Set down, word for word, only the lines from the start of the records through the line bearing "(286, 172) = (234, 159): brown"; include no pictures.

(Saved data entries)
Start of Block

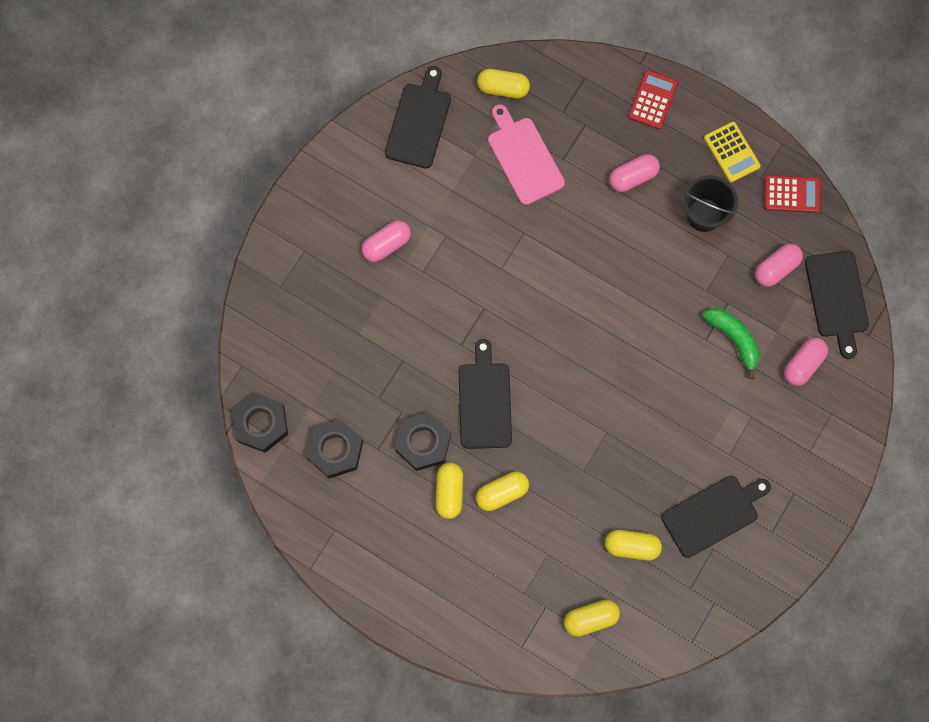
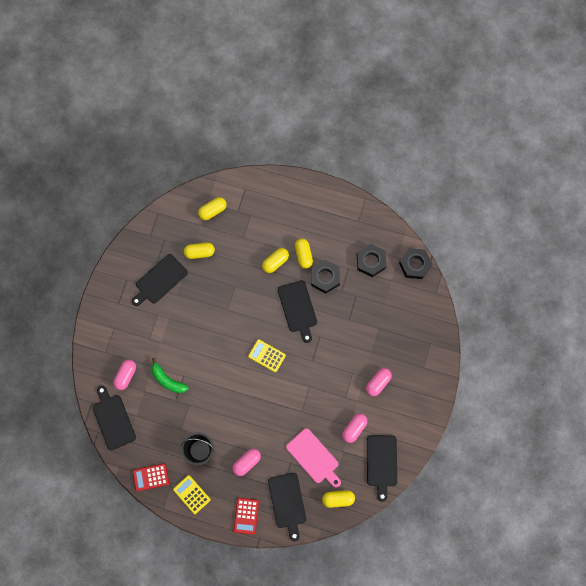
camera: 165 degrees right, 0 degrees up
(558, 336) = (266, 356): none -> yellow calculator
(583, 102) = (287, 503): none -> black cutting board
(776, 268) = (151, 428): pink capsule -> pink capsule (354, 428)

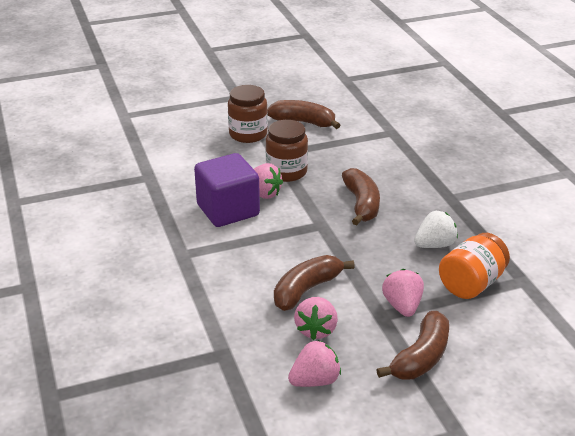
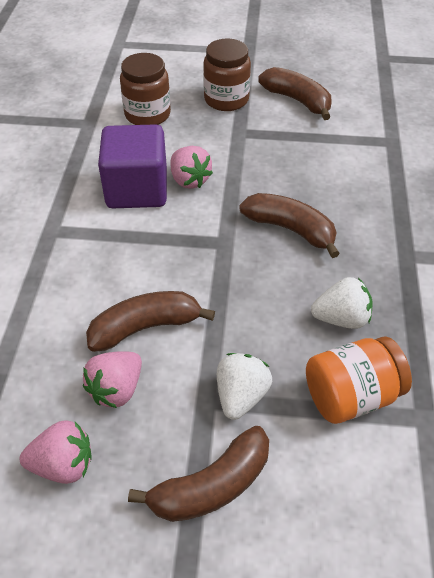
camera: 25 degrees right, 15 degrees up
(286, 172) = (234, 159): brown jar -> brown jar (147, 114)
(361, 204) = (290, 229): brown banana -> brown banana turned 75 degrees counterclockwise
(402, 306) = (241, 396): pink strawberry -> white strawberry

End of Block

:: TASK RESULT ::
camera: 165 degrees right, 0 degrees up
(558, 336) = (266, 356): none -> yellow calculator
(583, 102) = (287, 503): none -> black cutting board
(776, 268) = (151, 428): pink capsule -> pink capsule (354, 428)

camera: 25 degrees right, 15 degrees up
(286, 172) = (234, 159): brown jar -> brown jar (147, 114)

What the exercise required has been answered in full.